WHAT TO WORK ON: Pull each line containing "blue" out of the listing below.

SUPPLIED RECORDS:
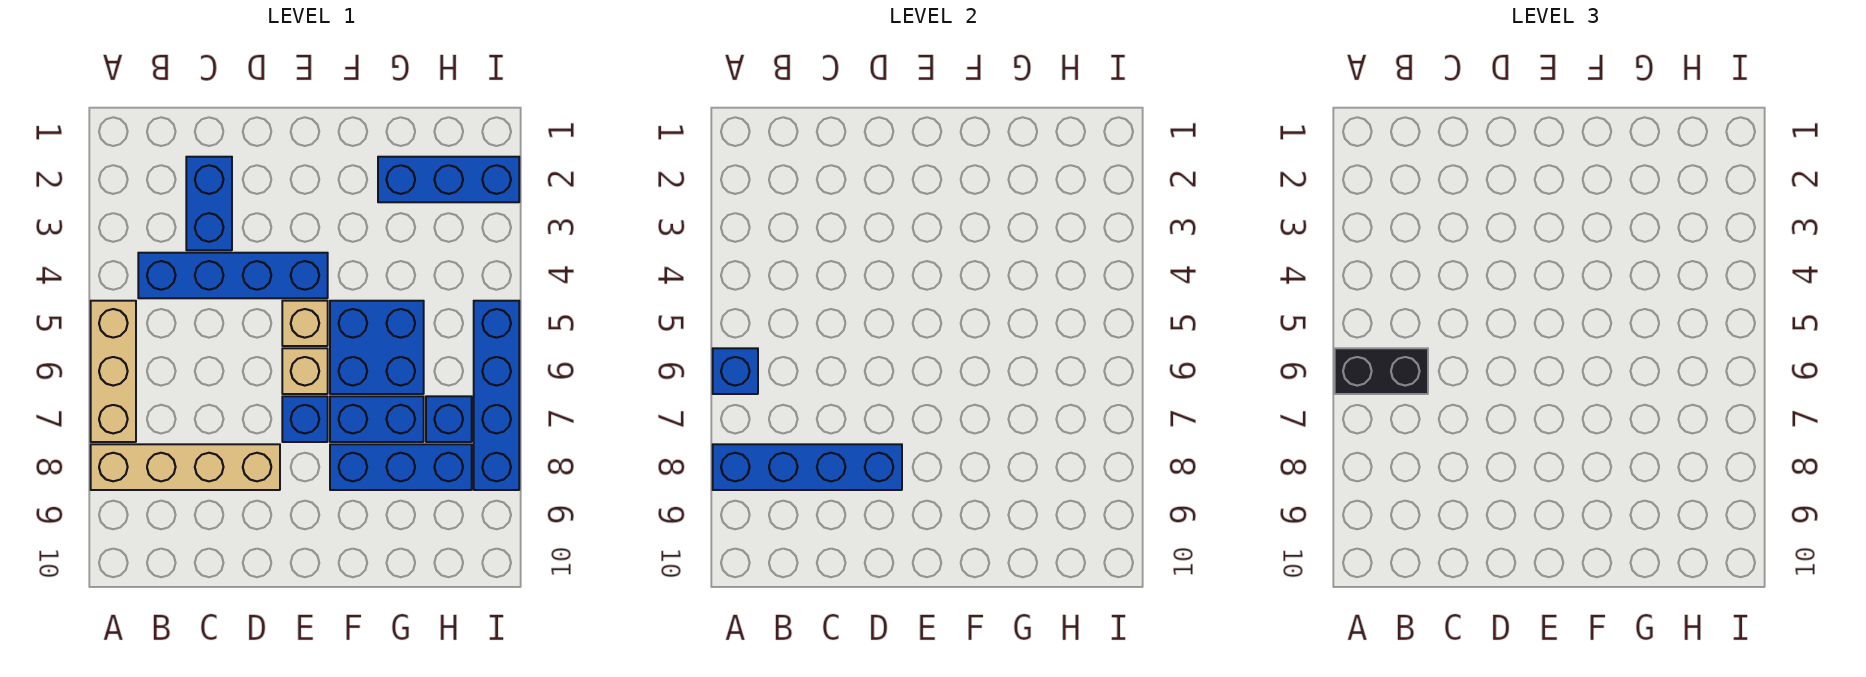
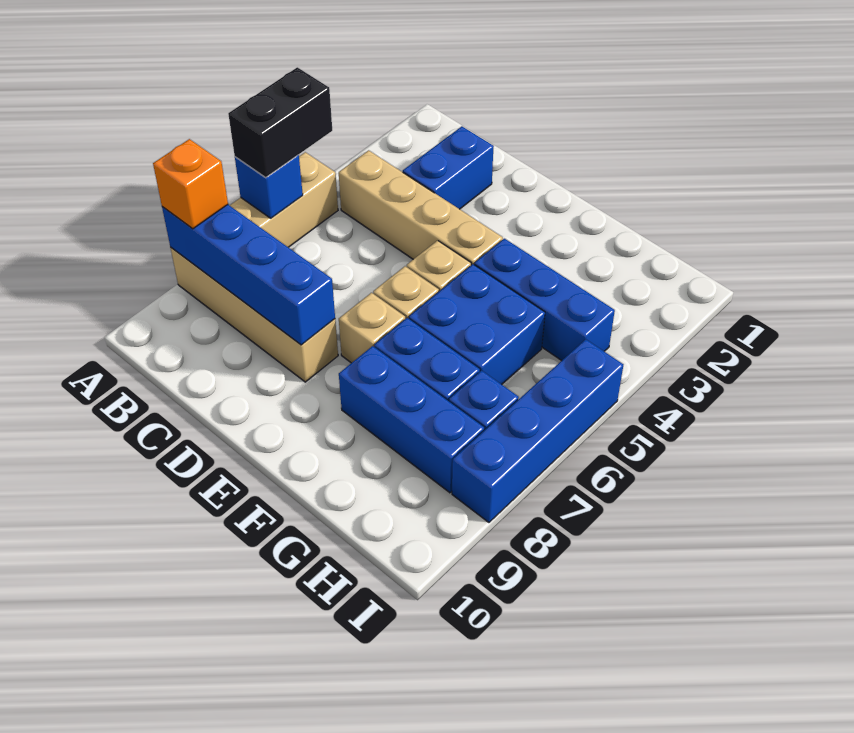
black brick A6:B6 level 3 -> black brick A5:A6 level 3
none -> orange brick A8 level 3
blue brick B4:E4 level 1 -> tan brick B4:E4 level 1
blue brick E7 level 1 -> tan brick E7 level 1
blue brick G2:I2 level 1 -> blue brick F4:H4 level 1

OUTPUT:
blue brick B4:E4 level 1 -> tan brick B4:E4 level 1
blue brick E7 level 1 -> tan brick E7 level 1
blue brick G2:I2 level 1 -> blue brick F4:H4 level 1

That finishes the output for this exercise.